Work required —
Leaving out the pictures, write the following records exactly as they read.

Exercise input —
···

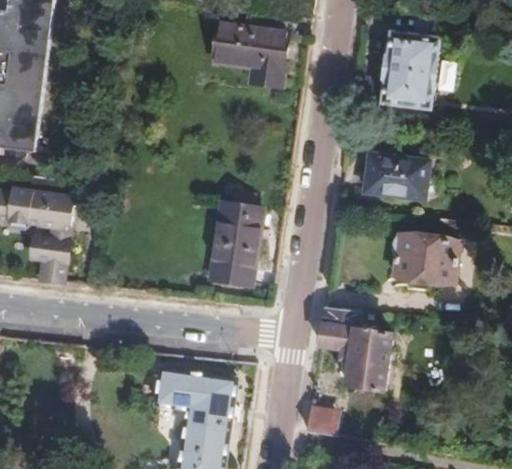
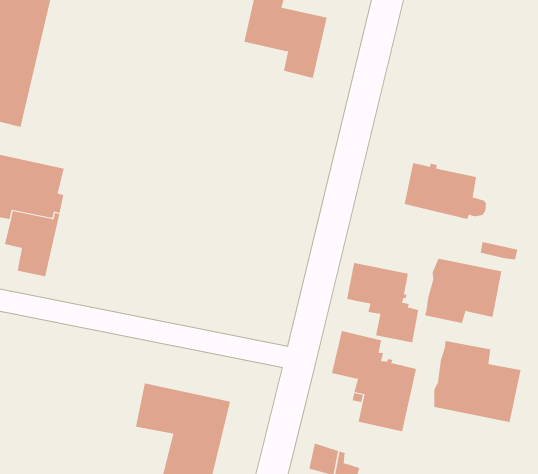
building: [385,12,447,113] -> none
building: [211,196,259,287] -> none
building: none -> [346,262,419,343]
building: none -> [434,340,521,423]

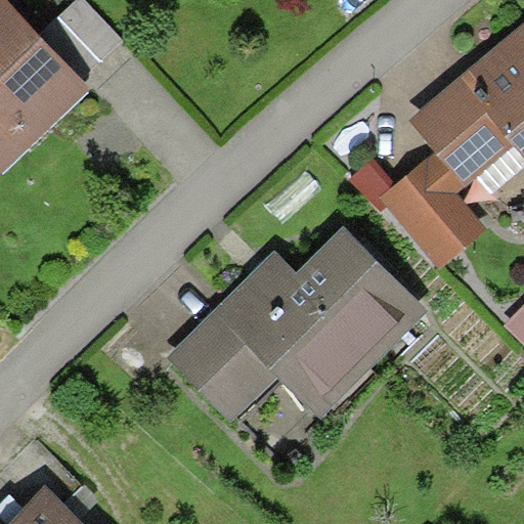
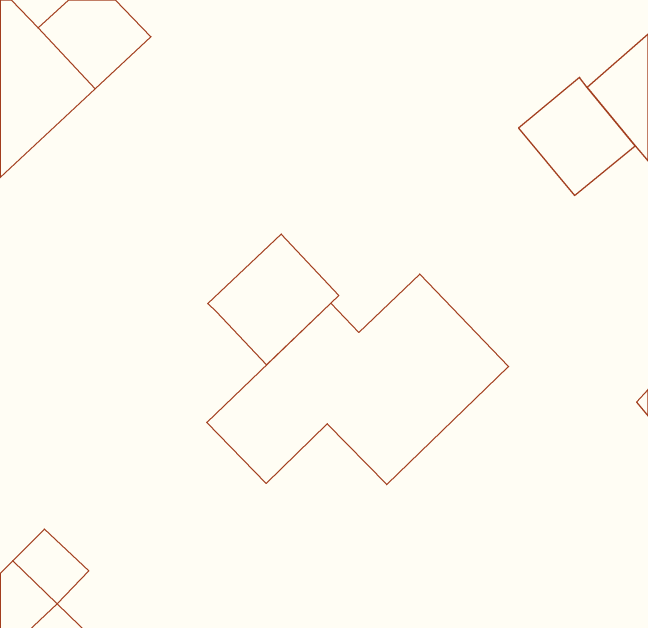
building: [383,168,469,256] -> none
building: none -> [208,234,339,365]

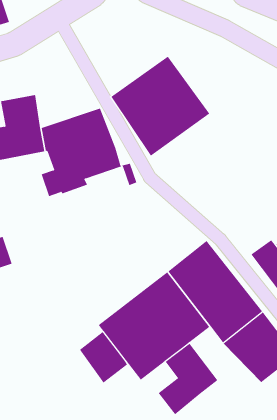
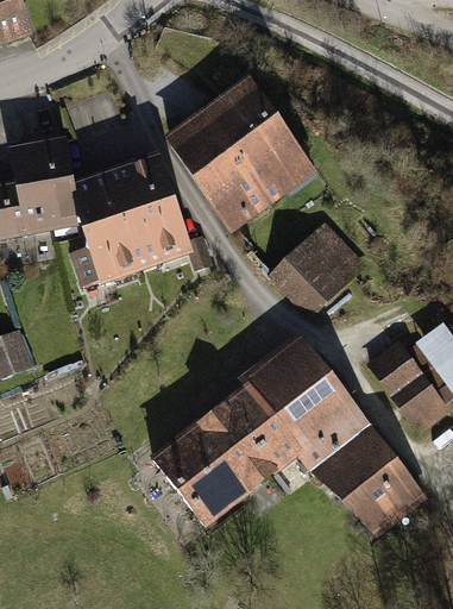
building: none -> [269,220,357,308]
building: [79,331,128,383] -> none
building: [158,343,218,415] -> none

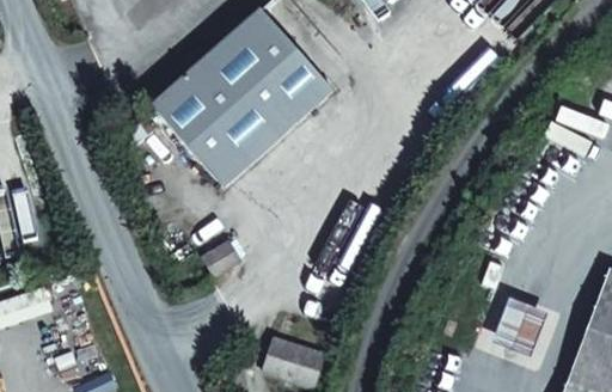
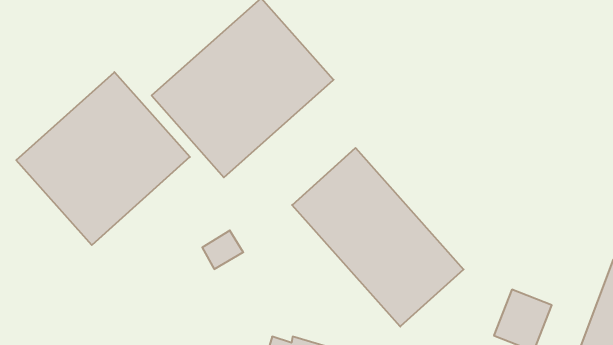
building: none -> [16,72,190,245]
building: none -> [292,148,464,327]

···

Solution to this problem —
building: [385,12,447,113] -> none
building: [211,196,259,287] -> none
building: none -> [346,262,419,343]
building: none -> [434,340,521,423]

building: [383,168,469,256] -> none
building: none -> [208,234,339,365]

building: none -> [269,220,357,308]
building: [79,331,128,383] -> none
building: [158,343,218,415] -> none

building: none -> [16,72,190,245]
building: none -> [292,148,464,327]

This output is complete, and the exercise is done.